▶ _WORK TO COMPLETE_: Only the lines from the one that contains "white cube: 8 -> 7" to the last line below, both included, should be transcribed. Pictures stay out of the copy.

▶ _PROVIDED RECORDS_:
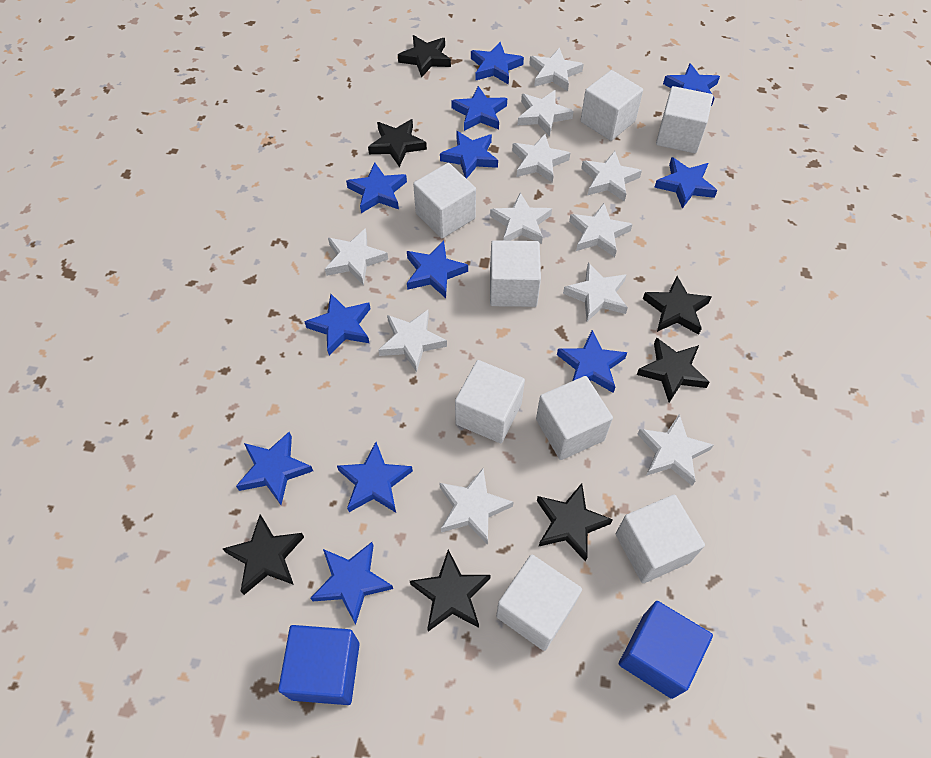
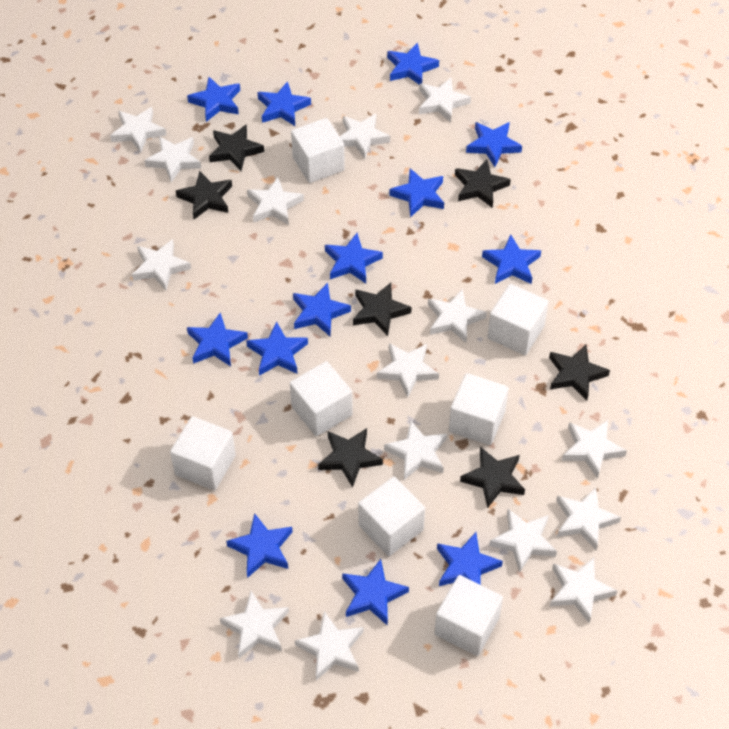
blue cube: 2 -> 0
blue star: 12 -> 13
white cube: 8 -> 7
white star: 11 -> 15

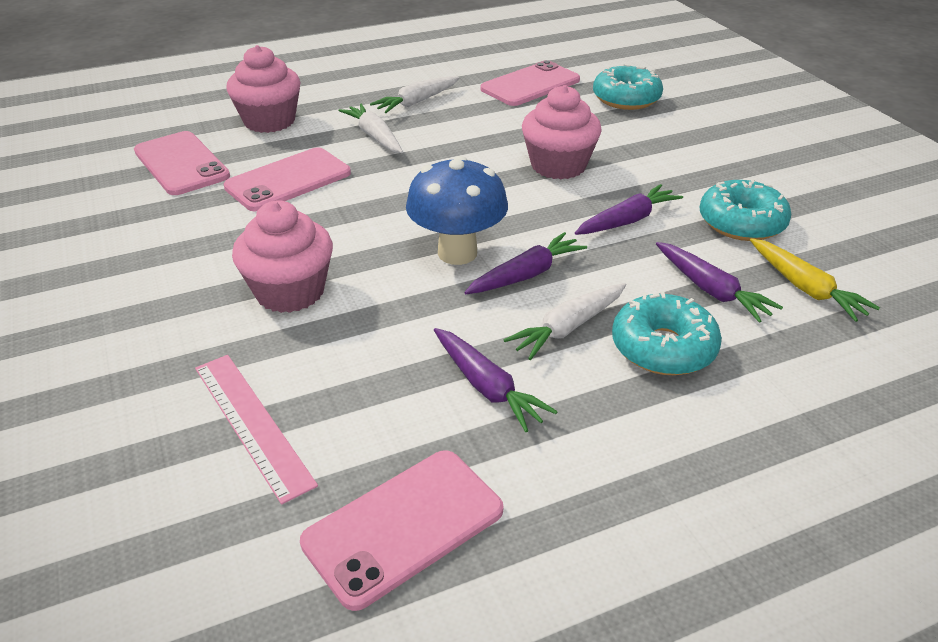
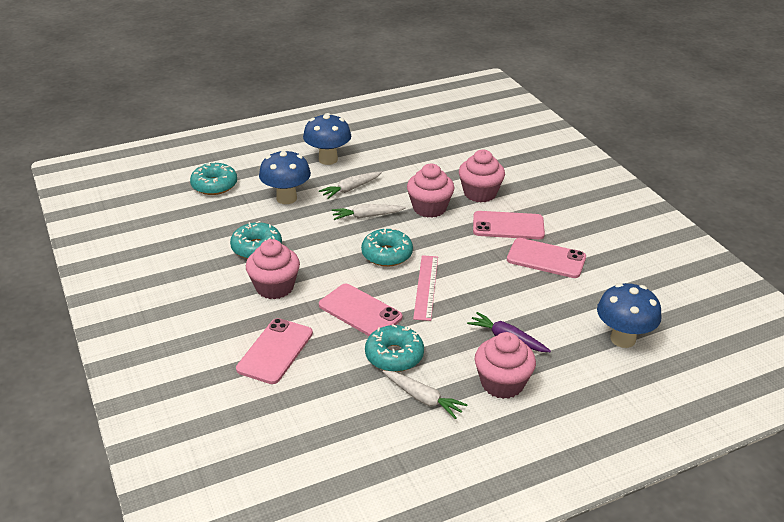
blue mushroom: 1 -> 3
pink cupcake: 3 -> 4
purple carrot: 4 -> 1
turquoise donut: 3 -> 4
yellow carrot: 1 -> 0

▶ _RESPONSE BOX_:
white cube: 8 -> 7
white star: 11 -> 15

blue mushroom: 1 -> 3
pink cupcake: 3 -> 4
purple carrot: 4 -> 1
turquoise donut: 3 -> 4
yellow carrot: 1 -> 0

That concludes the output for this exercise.